* **PROBLEM DETAILS**
Go to the line below that has "none -> black brick E8 level 1", print it and each line after it exactly, and stop after the line that has "pink brick D11:E11"; leave out pictures.

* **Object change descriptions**

* * * * *

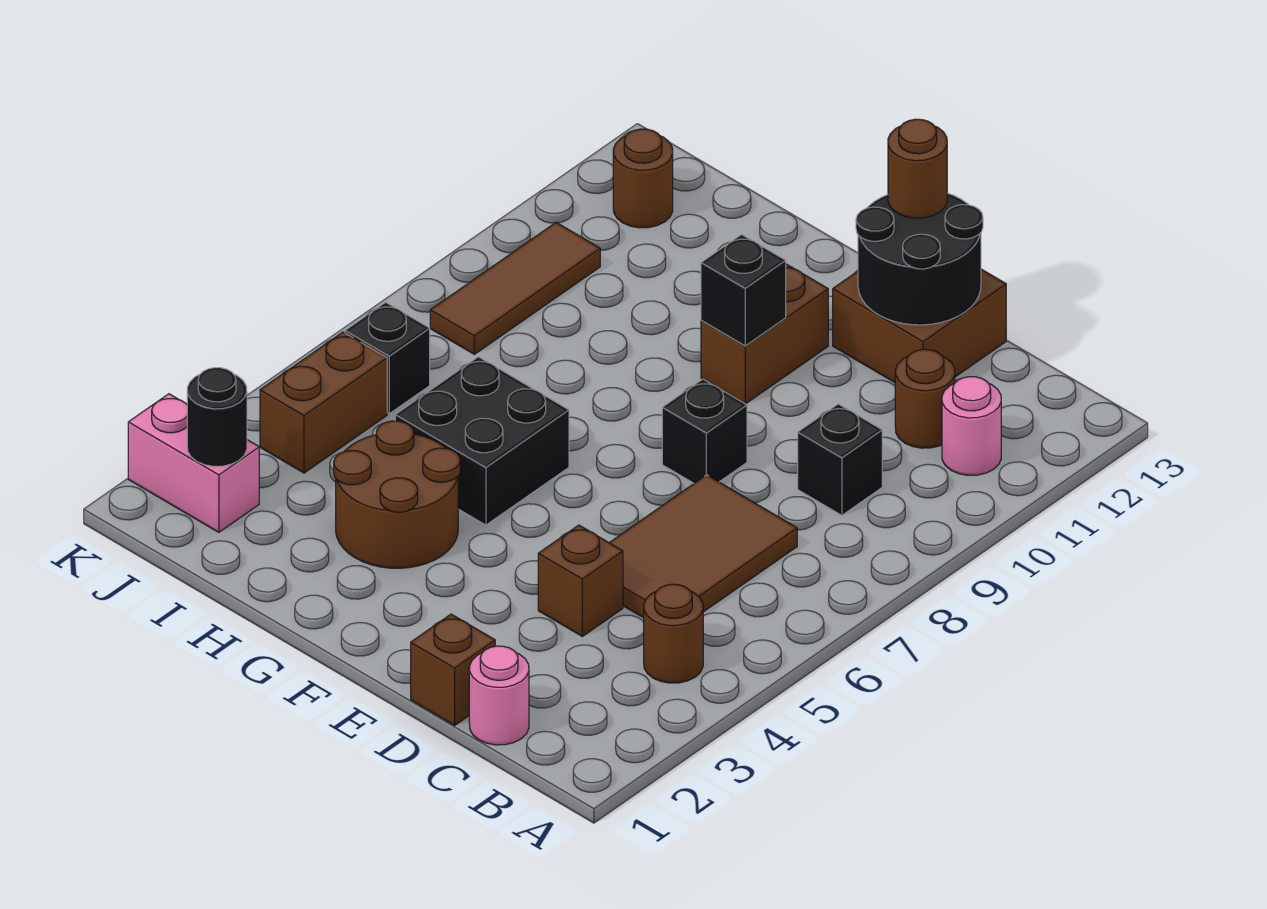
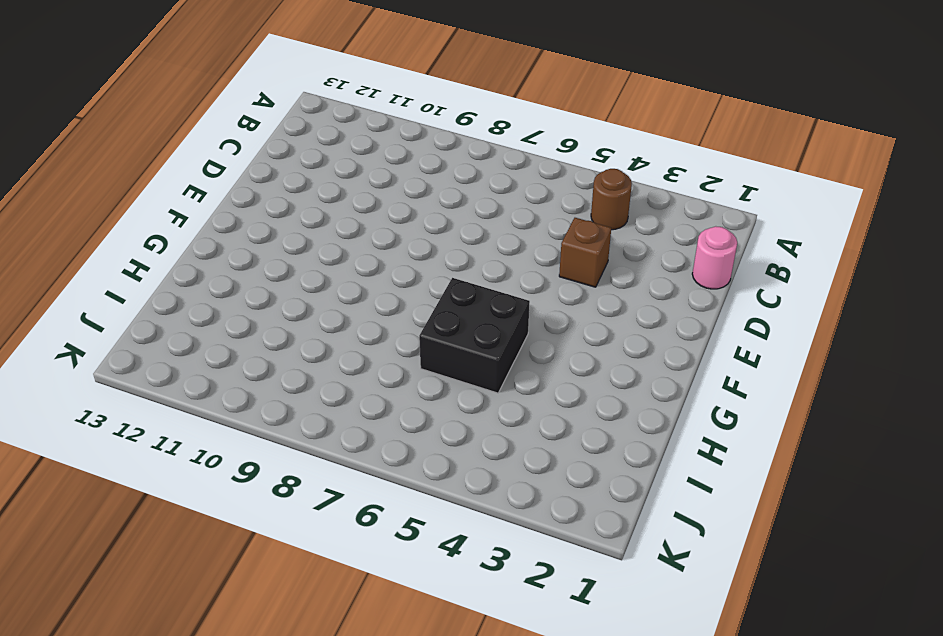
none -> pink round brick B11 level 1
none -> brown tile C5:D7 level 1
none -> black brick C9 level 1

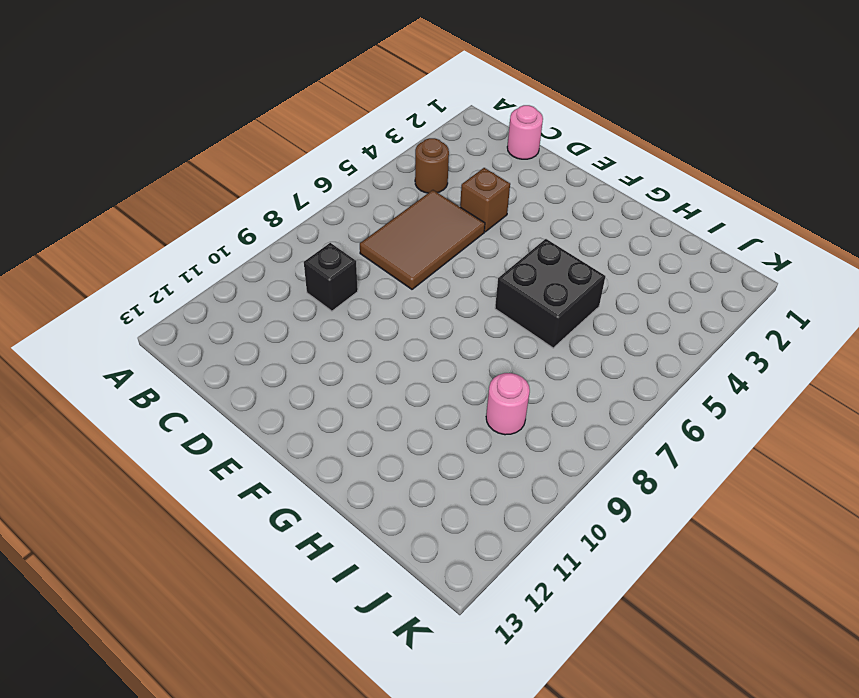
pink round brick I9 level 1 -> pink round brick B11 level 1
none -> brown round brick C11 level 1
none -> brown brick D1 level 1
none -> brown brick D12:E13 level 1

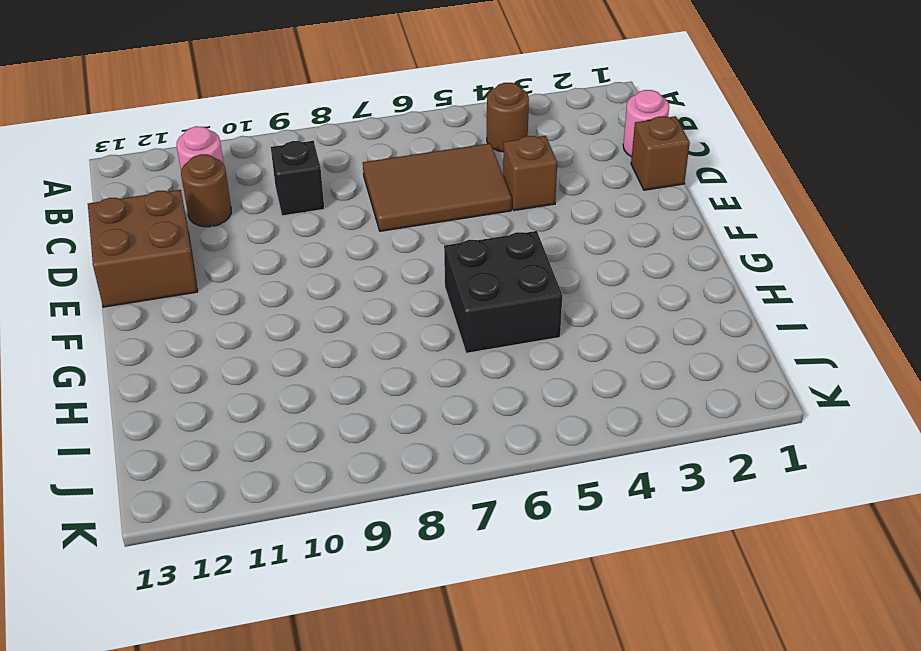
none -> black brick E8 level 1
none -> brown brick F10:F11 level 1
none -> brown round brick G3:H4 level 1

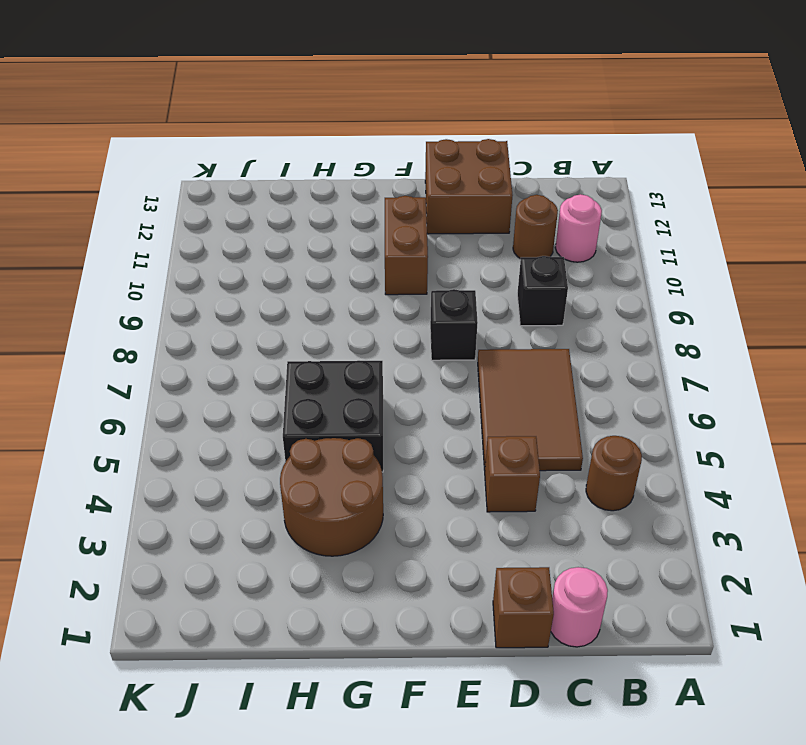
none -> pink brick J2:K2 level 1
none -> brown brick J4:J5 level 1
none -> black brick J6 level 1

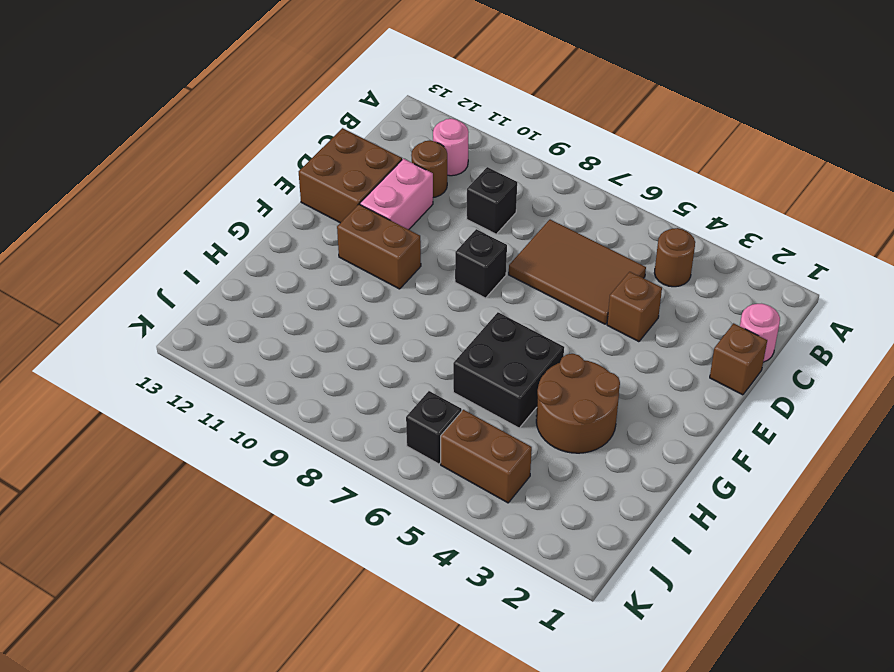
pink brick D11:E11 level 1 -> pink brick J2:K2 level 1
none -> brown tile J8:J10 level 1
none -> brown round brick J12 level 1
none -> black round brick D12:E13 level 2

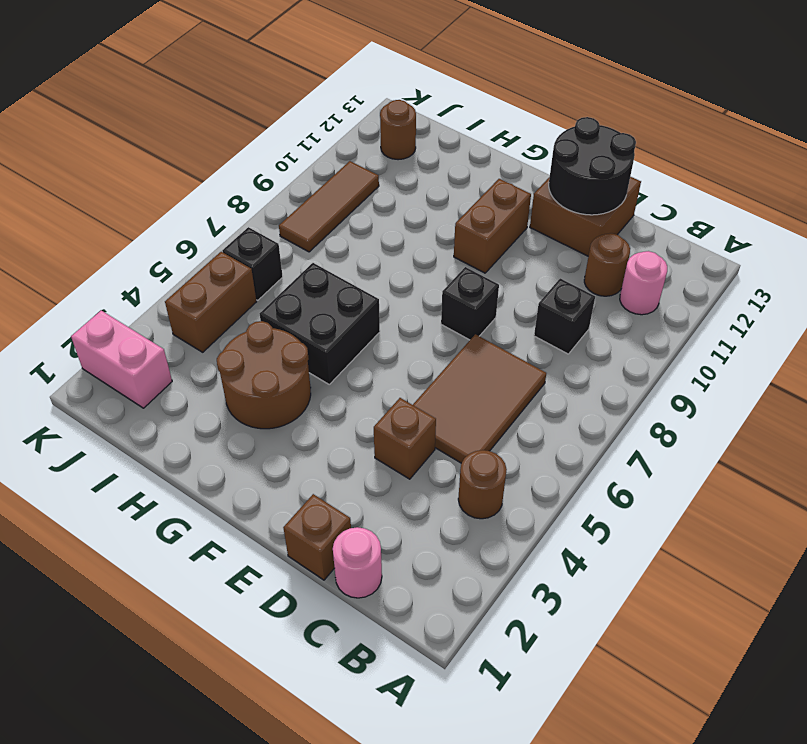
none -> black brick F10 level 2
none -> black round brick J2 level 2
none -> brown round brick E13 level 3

* * * * *

* **OUTPUT OF THE EXERCISE**
none -> black brick E8 level 1
none -> brown brick F10:F11 level 1
none -> brown round brick G3:H4 level 1

none -> pink brick J2:K2 level 1
none -> brown brick J4:J5 level 1
none -> black brick J6 level 1

pink brick D11:E11 level 1 -> pink brick J2:K2 level 1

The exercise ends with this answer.